## [WHAT YOU NEED TO DO]
Every line below that carries the word "black" needs to be copied.

## [THE DATA]
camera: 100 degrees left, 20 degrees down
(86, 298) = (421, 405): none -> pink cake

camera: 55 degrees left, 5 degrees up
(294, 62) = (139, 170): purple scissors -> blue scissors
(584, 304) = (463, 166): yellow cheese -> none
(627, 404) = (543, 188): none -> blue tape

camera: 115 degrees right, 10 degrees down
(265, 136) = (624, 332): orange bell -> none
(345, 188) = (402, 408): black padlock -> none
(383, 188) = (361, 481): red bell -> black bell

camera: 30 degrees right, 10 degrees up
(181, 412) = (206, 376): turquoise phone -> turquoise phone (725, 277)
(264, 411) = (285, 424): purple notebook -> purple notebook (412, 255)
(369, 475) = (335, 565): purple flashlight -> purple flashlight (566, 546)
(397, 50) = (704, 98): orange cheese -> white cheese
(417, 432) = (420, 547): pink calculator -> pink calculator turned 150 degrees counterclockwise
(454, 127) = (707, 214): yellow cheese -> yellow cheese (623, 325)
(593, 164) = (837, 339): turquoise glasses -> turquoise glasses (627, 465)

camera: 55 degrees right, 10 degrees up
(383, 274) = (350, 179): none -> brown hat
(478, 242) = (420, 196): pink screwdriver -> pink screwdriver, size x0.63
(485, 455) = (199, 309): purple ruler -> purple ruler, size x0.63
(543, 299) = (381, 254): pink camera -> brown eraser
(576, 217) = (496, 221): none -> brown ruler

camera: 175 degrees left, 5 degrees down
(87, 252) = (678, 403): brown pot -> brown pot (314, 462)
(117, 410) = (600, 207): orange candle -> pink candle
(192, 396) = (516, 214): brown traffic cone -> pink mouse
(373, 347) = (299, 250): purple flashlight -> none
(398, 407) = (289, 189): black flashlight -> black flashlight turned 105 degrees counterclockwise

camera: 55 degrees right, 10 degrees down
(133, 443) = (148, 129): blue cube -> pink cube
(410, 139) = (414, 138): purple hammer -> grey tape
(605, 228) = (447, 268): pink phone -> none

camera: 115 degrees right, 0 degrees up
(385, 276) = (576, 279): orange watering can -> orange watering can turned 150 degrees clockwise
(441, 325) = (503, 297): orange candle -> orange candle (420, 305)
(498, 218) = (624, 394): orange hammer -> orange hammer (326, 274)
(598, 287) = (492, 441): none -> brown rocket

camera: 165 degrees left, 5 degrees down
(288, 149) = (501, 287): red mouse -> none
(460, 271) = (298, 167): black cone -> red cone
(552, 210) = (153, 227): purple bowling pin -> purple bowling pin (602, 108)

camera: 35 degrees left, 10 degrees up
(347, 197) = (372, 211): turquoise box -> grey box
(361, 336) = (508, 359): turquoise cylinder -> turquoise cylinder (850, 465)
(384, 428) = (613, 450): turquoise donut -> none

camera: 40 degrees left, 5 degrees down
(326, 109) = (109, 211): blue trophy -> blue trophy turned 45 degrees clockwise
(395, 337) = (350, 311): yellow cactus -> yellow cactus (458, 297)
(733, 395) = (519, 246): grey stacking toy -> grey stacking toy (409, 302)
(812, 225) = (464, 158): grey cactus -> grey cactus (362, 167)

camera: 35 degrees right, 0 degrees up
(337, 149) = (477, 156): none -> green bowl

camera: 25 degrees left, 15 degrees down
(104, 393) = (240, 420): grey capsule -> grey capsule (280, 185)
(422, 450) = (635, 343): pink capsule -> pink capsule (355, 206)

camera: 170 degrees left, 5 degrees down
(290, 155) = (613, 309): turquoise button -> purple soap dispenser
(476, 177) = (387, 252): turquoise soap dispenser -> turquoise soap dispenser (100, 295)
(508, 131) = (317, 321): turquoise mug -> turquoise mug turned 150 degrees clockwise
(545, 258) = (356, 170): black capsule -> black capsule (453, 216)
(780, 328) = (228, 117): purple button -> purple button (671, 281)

## [FINISHED TASK]
(345, 188) = (402, 408): black padlock -> none
(383, 188) = (361, 481): red bell -> black bell
(398, 407) = (289, 189): black flashlight -> black flashlight turned 105 degrees counterclockwise
(460, 271) = (298, 167): black cone -> red cone
(545, 258) = (356, 170): black capsule -> black capsule (453, 216)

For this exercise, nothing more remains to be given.